:: What is required ::
Using the records below, give again exactly the lines from the line that contains "camera: 10 degrees left, 30 degrees up" through the line that contains "swapped | green", both ends included, and only those.

:: Input records ::
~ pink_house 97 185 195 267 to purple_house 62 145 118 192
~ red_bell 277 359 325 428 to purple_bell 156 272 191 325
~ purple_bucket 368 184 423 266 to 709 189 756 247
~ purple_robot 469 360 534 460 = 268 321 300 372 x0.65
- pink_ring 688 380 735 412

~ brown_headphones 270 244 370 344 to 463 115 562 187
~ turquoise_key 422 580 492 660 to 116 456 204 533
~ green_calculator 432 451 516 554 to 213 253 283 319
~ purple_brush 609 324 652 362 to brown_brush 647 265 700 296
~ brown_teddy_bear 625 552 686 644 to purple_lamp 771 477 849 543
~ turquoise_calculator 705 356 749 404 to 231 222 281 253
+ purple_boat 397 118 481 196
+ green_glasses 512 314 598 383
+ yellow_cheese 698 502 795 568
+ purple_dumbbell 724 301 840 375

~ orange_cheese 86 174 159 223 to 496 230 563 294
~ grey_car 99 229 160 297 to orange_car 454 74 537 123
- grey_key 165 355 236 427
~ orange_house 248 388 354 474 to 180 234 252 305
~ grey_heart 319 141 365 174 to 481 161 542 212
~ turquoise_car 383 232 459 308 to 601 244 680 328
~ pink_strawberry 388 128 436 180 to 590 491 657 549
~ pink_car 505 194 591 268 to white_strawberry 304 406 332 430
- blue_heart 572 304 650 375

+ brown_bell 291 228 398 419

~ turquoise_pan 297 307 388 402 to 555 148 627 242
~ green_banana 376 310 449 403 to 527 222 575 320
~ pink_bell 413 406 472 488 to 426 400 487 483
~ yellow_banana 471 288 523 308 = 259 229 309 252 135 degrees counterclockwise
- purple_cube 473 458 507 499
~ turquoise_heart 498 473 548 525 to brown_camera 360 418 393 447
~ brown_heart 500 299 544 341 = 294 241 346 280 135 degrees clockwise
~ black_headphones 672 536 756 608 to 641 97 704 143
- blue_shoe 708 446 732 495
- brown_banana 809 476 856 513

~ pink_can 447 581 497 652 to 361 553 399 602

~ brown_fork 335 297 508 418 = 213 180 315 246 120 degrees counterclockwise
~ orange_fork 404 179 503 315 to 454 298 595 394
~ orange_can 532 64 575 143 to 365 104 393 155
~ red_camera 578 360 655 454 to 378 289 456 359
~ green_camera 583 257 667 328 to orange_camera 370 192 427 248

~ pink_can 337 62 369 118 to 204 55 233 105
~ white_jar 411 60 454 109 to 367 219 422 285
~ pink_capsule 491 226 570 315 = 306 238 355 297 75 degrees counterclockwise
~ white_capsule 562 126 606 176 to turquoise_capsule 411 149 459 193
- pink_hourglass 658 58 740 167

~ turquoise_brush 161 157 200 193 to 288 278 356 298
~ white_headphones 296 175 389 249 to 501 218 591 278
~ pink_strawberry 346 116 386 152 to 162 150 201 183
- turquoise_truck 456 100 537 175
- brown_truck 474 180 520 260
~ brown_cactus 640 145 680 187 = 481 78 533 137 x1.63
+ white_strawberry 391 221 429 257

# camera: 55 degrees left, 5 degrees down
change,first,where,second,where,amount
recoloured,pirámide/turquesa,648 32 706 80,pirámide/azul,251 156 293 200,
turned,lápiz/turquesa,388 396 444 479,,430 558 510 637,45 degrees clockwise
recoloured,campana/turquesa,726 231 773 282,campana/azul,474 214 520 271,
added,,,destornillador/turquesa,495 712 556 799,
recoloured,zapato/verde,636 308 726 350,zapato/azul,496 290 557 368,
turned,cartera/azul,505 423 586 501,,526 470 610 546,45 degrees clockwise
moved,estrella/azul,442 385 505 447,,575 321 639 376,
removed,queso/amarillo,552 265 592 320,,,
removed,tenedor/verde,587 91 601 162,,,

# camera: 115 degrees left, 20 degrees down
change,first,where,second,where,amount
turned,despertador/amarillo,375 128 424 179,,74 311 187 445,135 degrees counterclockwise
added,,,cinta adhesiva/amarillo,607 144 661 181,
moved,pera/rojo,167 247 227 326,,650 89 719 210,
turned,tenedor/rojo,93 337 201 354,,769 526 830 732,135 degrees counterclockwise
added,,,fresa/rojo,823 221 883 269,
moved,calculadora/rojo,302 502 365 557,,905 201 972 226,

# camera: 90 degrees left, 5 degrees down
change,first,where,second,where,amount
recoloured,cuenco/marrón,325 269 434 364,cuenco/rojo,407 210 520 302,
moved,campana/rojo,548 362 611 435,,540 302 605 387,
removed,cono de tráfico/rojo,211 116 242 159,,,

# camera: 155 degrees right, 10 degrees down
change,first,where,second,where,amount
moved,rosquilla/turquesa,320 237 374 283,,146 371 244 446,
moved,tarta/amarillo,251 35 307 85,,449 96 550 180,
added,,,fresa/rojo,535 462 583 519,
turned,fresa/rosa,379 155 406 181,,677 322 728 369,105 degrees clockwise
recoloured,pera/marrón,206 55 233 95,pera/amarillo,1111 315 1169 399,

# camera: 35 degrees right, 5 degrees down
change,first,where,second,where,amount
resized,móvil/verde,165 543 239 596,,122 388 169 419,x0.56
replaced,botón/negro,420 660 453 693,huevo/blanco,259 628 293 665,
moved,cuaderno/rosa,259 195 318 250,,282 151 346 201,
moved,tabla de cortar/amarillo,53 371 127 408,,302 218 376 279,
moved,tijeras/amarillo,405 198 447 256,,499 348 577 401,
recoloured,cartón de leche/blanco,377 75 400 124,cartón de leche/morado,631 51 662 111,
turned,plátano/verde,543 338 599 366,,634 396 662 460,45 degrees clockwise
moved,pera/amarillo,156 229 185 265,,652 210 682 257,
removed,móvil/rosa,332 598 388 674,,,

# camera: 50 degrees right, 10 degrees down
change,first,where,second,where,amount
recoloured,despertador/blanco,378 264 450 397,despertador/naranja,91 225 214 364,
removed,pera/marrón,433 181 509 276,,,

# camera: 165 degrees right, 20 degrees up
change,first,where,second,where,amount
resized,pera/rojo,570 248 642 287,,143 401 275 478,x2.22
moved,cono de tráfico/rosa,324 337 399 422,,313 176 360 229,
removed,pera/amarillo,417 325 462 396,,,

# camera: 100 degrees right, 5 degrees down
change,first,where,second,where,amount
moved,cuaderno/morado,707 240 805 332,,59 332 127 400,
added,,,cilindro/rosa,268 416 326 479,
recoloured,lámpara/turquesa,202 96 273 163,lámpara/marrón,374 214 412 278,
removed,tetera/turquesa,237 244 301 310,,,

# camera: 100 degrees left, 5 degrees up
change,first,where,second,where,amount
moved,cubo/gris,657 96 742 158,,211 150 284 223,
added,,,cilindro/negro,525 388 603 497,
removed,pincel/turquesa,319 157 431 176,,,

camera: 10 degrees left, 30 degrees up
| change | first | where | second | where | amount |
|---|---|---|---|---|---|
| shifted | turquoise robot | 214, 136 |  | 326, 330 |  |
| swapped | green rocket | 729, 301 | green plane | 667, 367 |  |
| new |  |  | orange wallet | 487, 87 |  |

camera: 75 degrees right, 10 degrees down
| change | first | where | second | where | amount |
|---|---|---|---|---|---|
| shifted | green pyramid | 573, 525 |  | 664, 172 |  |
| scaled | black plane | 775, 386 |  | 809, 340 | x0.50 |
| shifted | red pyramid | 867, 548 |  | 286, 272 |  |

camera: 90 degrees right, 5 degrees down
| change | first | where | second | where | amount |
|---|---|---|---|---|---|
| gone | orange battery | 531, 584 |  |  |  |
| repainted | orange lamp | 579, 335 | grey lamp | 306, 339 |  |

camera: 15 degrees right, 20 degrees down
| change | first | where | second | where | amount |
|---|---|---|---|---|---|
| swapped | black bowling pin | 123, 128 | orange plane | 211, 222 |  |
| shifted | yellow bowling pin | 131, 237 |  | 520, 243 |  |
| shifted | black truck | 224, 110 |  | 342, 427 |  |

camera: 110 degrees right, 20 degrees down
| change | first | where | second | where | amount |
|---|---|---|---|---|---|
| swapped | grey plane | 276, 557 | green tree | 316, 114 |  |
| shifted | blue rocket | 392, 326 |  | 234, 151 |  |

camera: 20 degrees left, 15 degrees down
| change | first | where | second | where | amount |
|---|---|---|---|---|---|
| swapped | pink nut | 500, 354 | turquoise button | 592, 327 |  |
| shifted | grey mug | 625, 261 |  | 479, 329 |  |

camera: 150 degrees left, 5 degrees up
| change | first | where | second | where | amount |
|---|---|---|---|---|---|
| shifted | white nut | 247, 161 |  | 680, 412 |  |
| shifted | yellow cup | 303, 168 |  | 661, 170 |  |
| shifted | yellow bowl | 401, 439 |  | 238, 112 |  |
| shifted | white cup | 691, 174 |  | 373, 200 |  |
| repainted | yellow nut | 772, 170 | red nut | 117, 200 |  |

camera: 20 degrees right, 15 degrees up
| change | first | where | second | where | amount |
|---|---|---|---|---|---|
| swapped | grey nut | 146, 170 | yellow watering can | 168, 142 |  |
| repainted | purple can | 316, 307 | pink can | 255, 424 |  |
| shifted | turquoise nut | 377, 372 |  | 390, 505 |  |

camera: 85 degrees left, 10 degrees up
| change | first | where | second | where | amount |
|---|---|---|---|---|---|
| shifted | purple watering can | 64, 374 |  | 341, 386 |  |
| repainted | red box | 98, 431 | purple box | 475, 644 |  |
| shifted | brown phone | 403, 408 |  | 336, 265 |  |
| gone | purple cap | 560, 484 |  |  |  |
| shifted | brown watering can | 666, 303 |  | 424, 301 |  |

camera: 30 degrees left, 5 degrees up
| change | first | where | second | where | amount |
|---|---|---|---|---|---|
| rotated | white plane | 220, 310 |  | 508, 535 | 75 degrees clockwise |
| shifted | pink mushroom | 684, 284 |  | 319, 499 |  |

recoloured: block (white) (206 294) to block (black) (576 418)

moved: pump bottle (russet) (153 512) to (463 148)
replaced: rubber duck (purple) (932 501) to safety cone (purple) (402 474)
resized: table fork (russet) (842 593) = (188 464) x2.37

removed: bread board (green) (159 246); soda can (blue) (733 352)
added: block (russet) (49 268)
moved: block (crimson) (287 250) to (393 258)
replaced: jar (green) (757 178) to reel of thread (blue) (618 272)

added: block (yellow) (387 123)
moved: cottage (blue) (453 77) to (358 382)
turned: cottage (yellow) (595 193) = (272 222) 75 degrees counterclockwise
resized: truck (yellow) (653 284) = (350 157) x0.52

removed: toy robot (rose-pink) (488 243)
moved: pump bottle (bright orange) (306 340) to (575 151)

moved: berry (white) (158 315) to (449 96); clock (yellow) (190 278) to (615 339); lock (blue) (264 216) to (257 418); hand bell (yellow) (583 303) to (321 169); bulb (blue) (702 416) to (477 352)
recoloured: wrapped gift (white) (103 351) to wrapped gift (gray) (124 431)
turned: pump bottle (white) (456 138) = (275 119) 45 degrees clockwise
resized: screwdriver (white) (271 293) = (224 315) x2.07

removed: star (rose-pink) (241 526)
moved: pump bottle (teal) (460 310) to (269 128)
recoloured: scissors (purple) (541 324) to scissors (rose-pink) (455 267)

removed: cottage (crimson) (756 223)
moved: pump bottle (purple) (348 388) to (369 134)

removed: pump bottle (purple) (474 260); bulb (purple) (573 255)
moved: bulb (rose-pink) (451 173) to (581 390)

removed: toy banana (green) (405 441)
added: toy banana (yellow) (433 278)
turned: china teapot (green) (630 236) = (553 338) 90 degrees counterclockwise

:: Written response ::
camera: 10 degrees left, 30 degrees up
| change | first | where | second | where | amount |
|---|---|---|---|---|---|
| shifted | turquoise robot | 214, 136 |  | 326, 330 |  |
| swapped | green rocket | 729, 301 | green plane | 667, 367 |  |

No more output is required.